Input:
* * * *
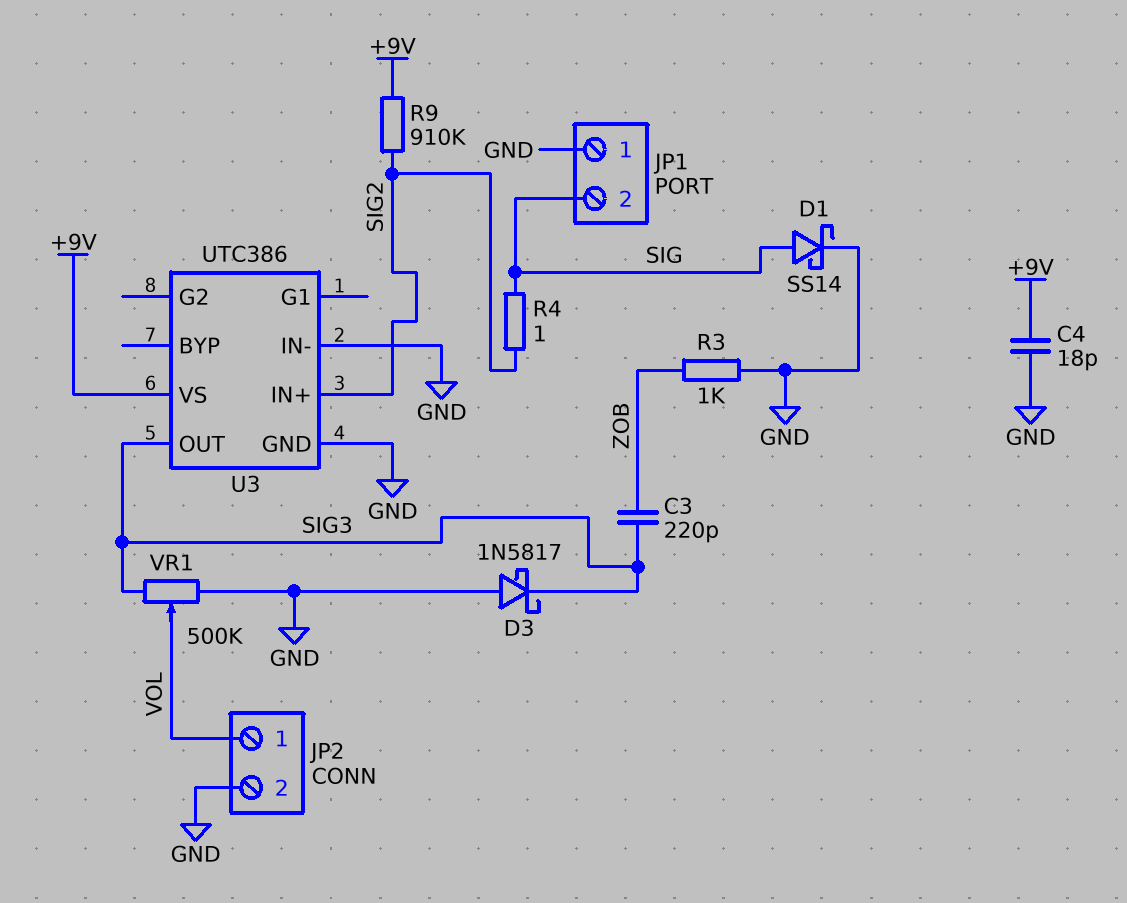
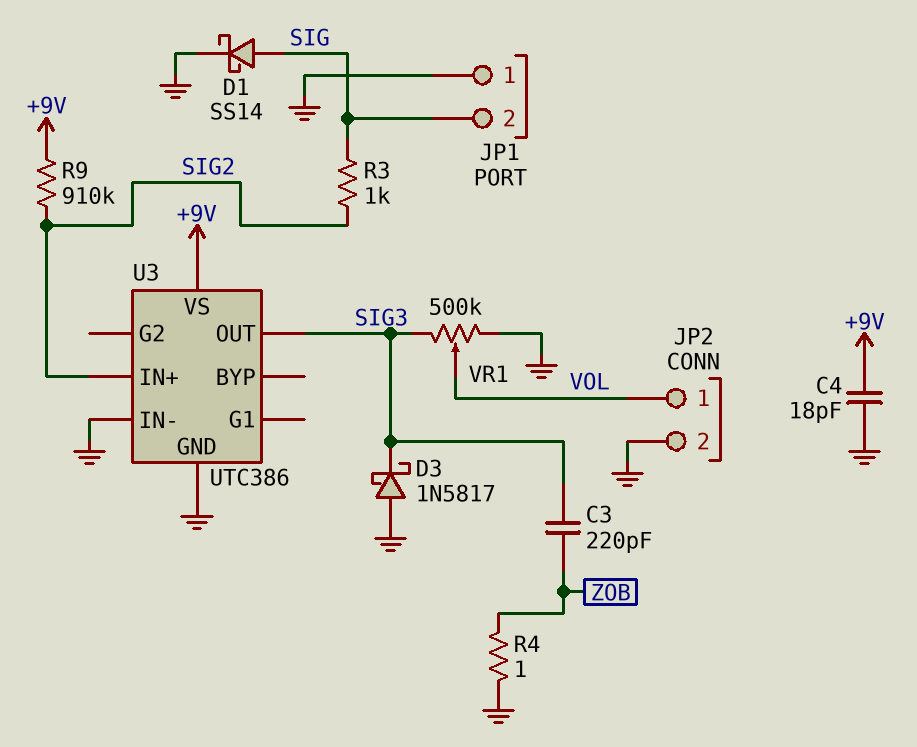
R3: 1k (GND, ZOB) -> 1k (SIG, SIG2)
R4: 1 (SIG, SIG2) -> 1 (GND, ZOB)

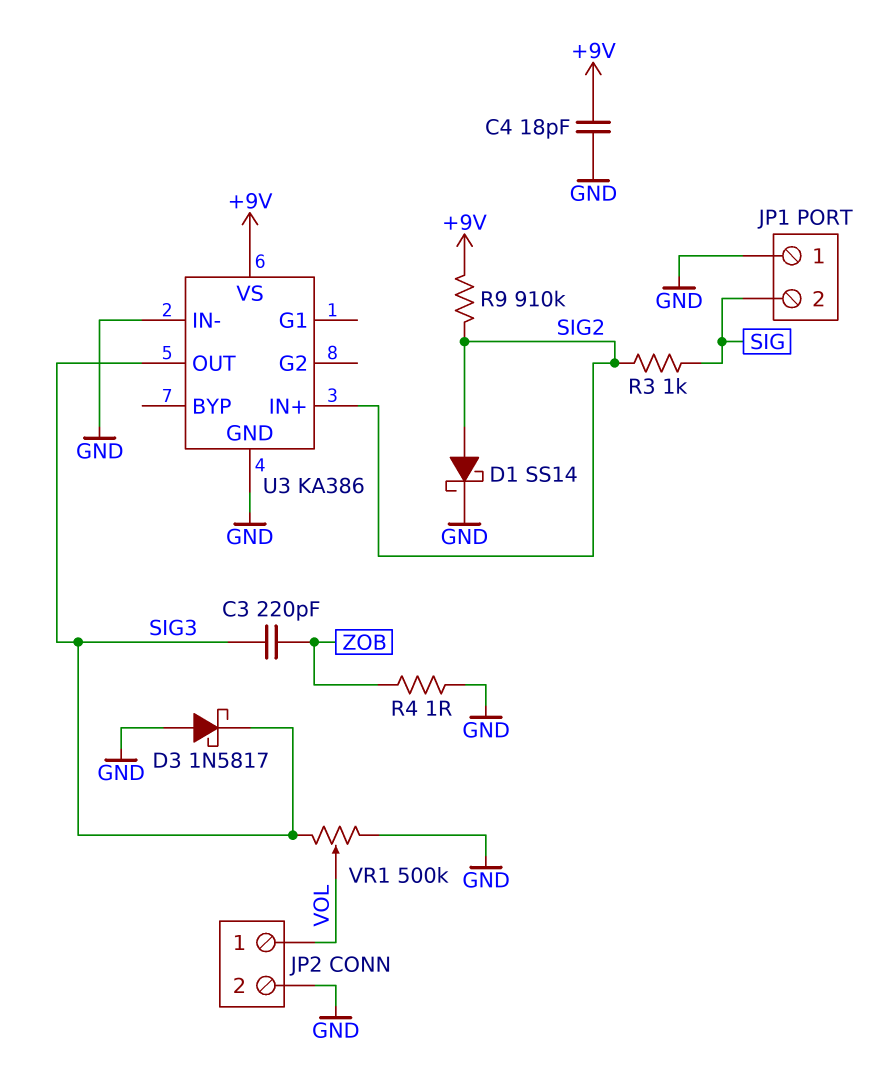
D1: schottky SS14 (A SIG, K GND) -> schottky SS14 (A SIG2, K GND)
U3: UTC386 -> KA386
* * * *
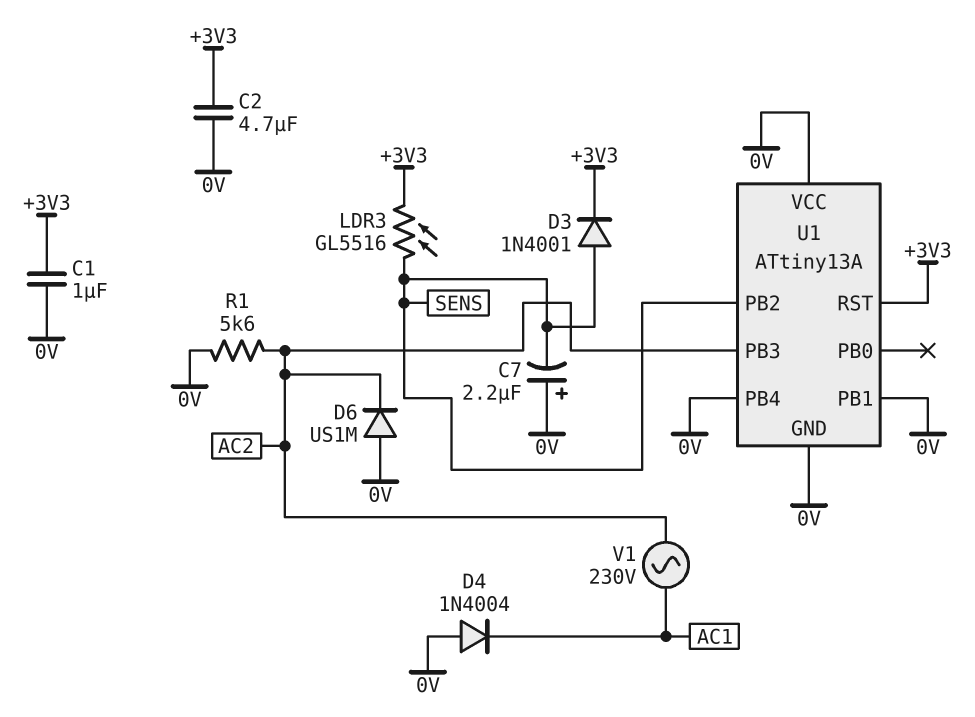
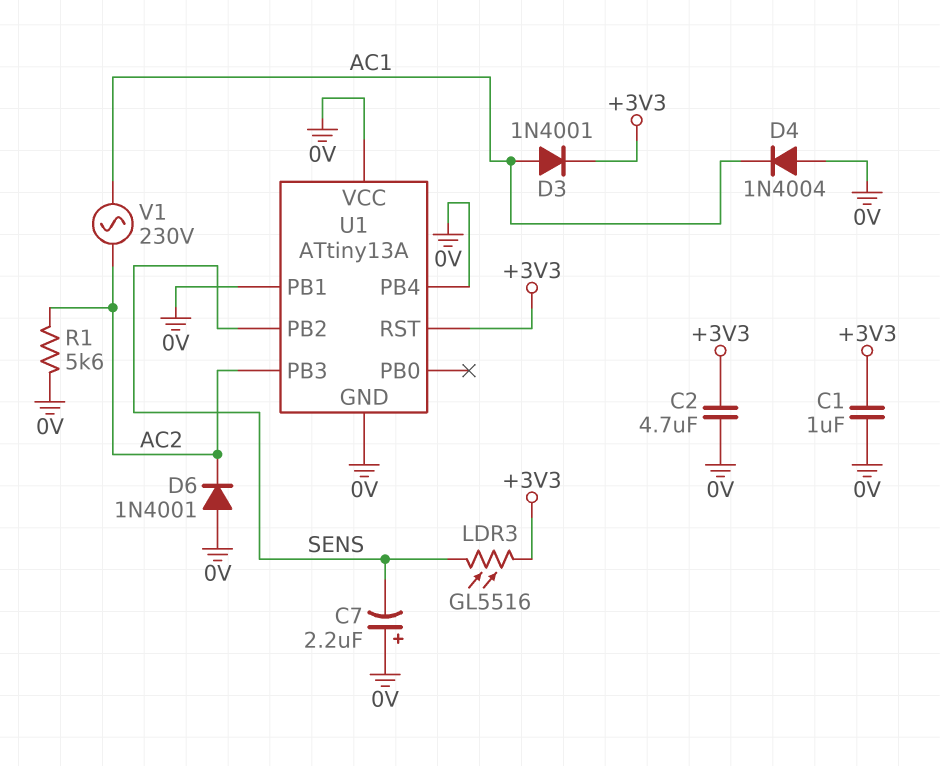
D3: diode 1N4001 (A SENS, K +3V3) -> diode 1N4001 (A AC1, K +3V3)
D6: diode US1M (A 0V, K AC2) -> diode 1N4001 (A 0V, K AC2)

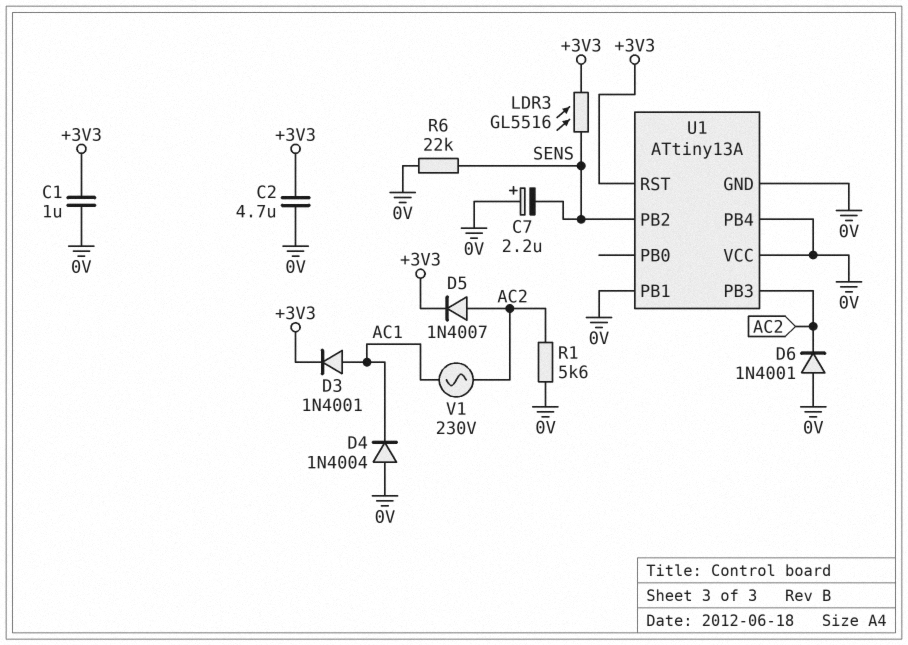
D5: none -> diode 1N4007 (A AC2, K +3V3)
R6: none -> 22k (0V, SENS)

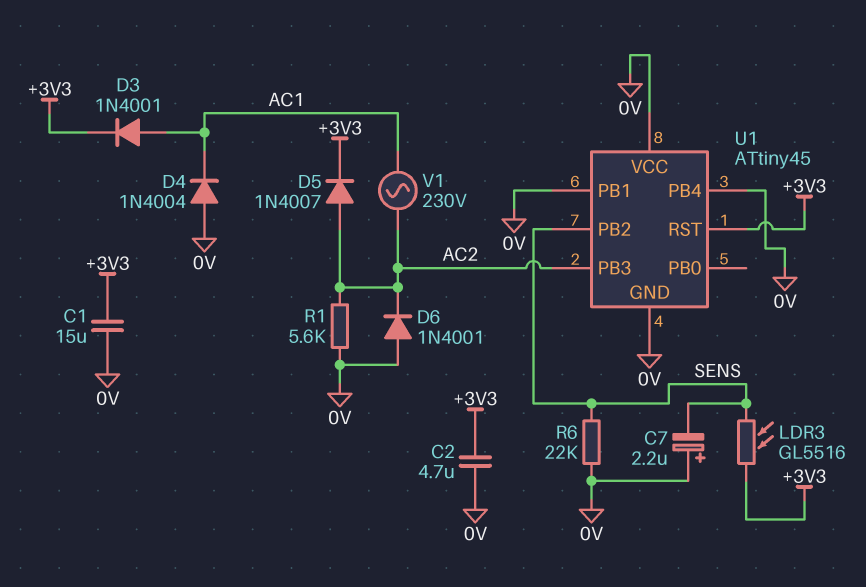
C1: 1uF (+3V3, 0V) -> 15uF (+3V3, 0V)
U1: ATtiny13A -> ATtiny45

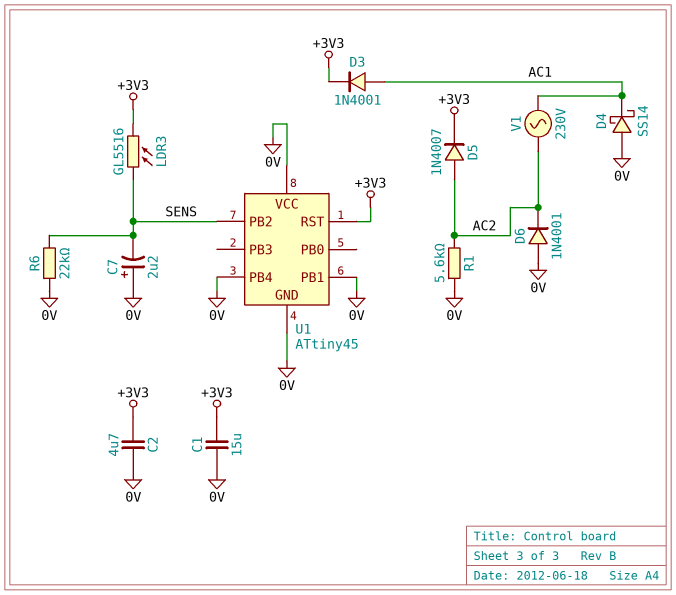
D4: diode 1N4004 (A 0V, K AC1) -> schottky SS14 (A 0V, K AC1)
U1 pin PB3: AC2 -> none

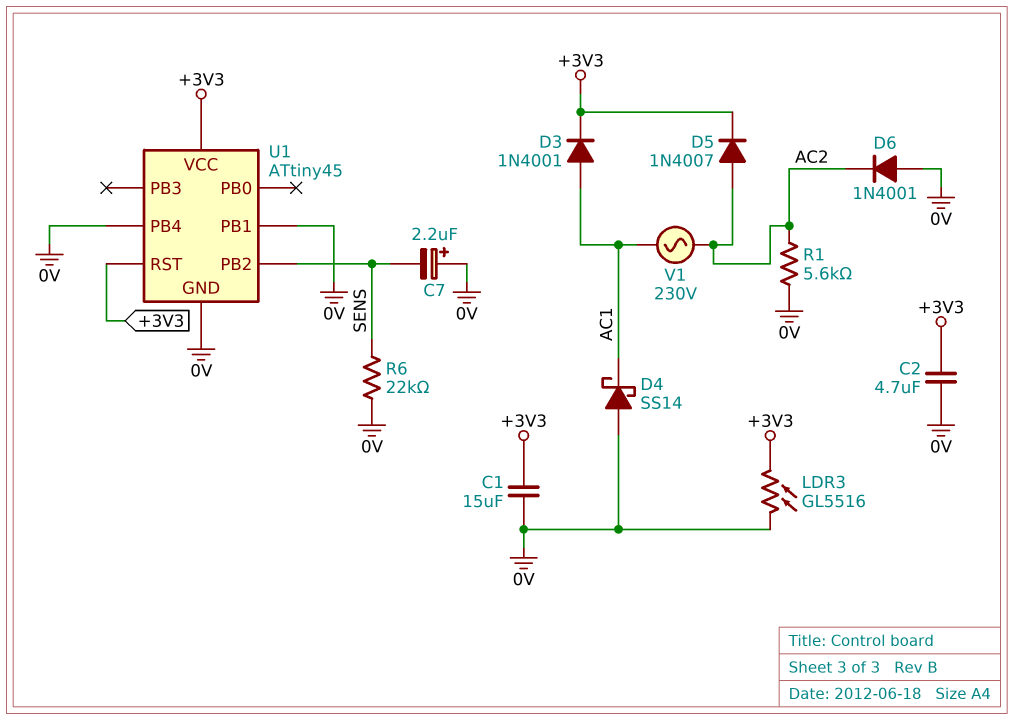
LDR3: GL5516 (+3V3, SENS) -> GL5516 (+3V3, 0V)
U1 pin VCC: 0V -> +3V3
* * * *
Exercise instructions: Using the listing above, restate exactly the range between the lines holding "R3: 1k (GND, ZOB) -> 1k (SIG, SIG2)" and "U3: UTC386 -> KA386", inclusive, with pictures left out.

Completed exercise:
R3: 1k (GND, ZOB) -> 1k (SIG, SIG2)
R4: 1 (SIG, SIG2) -> 1 (GND, ZOB)

D1: schottky SS14 (A SIG, K GND) -> schottky SS14 (A SIG2, K GND)
U3: UTC386 -> KA386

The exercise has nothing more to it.